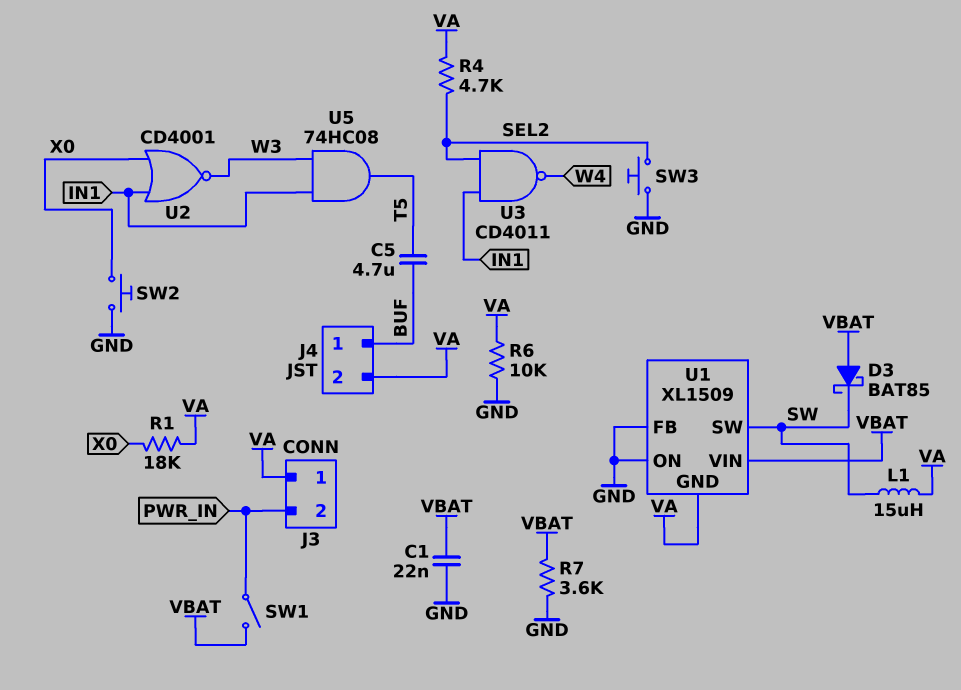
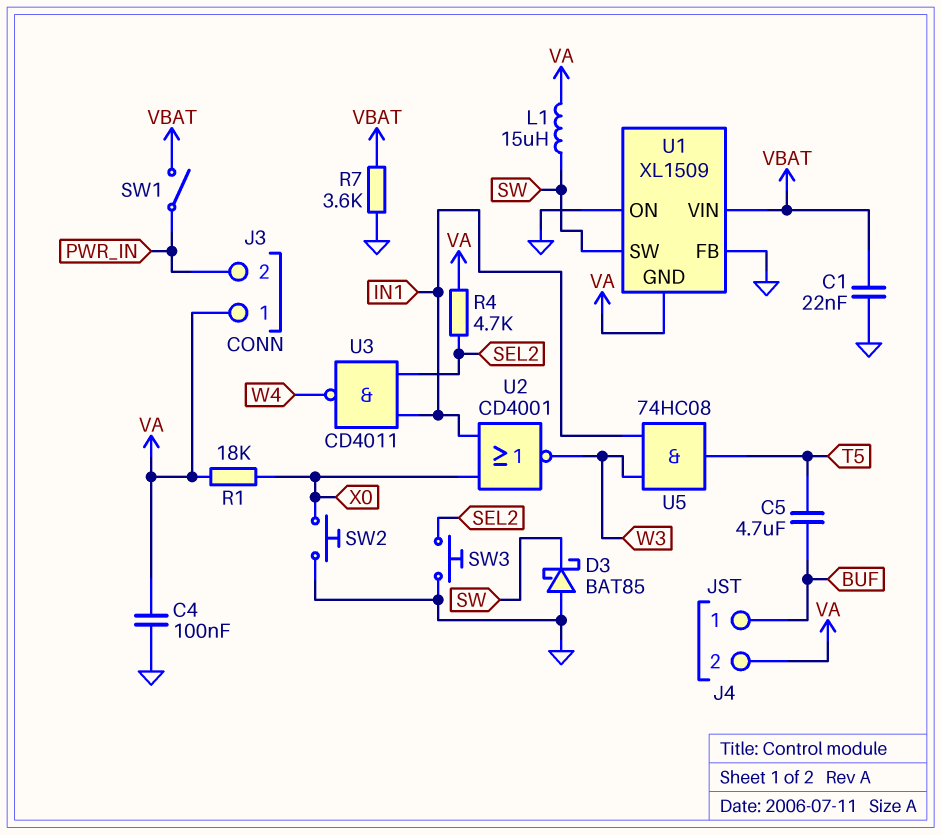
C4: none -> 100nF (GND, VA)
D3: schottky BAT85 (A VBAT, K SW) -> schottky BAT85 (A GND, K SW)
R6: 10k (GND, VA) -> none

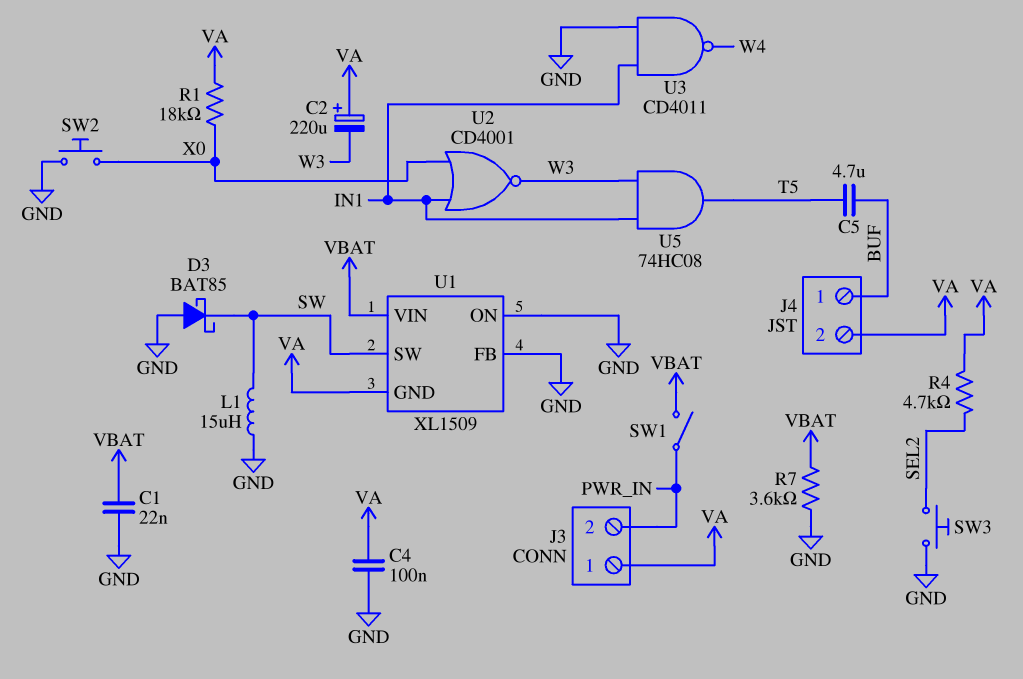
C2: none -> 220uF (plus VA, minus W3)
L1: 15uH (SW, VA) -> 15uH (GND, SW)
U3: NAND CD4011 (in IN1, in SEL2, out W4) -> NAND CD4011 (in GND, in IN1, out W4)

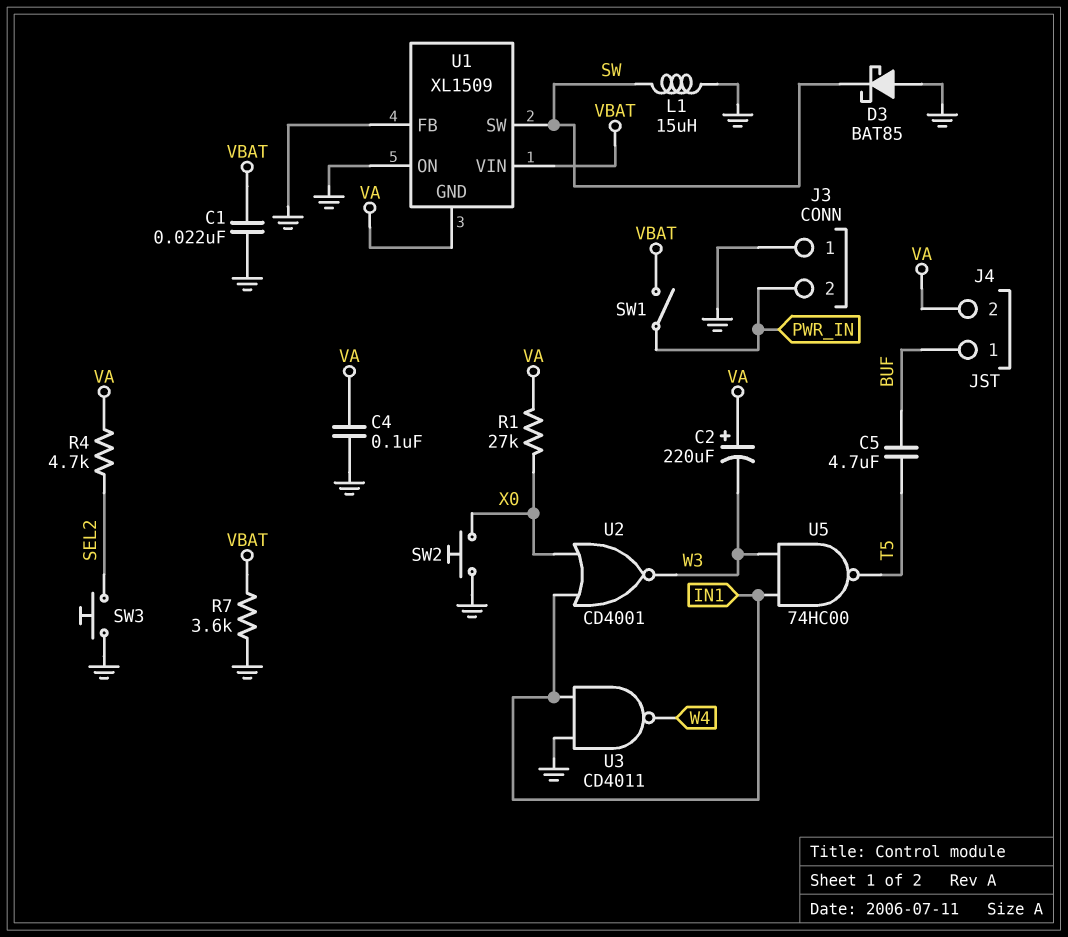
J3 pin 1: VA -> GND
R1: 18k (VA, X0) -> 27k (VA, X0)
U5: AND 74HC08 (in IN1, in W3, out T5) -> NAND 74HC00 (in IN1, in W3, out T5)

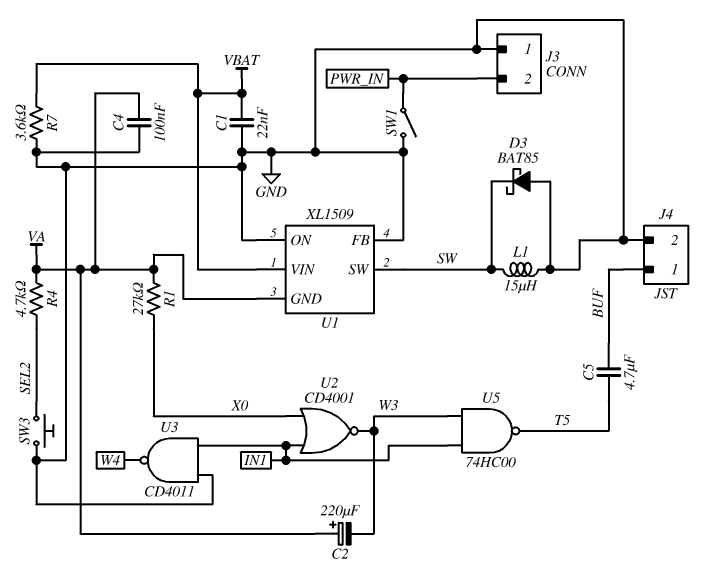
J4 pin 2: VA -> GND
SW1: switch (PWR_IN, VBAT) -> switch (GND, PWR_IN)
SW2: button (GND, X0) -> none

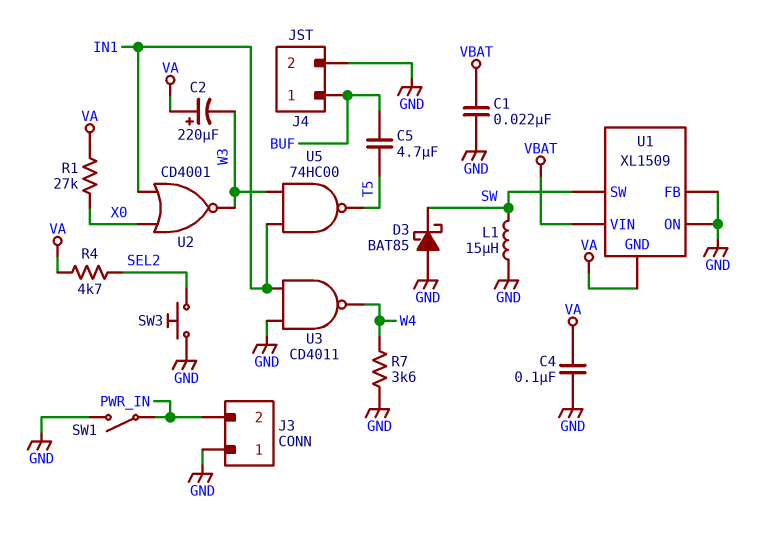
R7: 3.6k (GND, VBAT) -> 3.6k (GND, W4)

※ ※ ※

§ **INSTRUCTIONS TO FOLLOW**
Write out the whole listing above exactly; do not include the pictures.

§ **ANSWER BOX**
C4: none -> 100nF (GND, VA)
D3: schottky BAT85 (A VBAT, K SW) -> schottky BAT85 (A GND, K SW)
R6: 10k (GND, VA) -> none

C2: none -> 220uF (plus VA, minus W3)
L1: 15uH (SW, VA) -> 15uH (GND, SW)
U3: NAND CD4011 (in IN1, in SEL2, out W4) -> NAND CD4011 (in GND, in IN1, out W4)

J3 pin 1: VA -> GND
R1: 18k (VA, X0) -> 27k (VA, X0)
U5: AND 74HC08 (in IN1, in W3, out T5) -> NAND 74HC00 (in IN1, in W3, out T5)

J4 pin 2: VA -> GND
SW1: switch (PWR_IN, VBAT) -> switch (GND, PWR_IN)
SW2: button (GND, X0) -> none

R7: 3.6k (GND, VBAT) -> 3.6k (GND, W4)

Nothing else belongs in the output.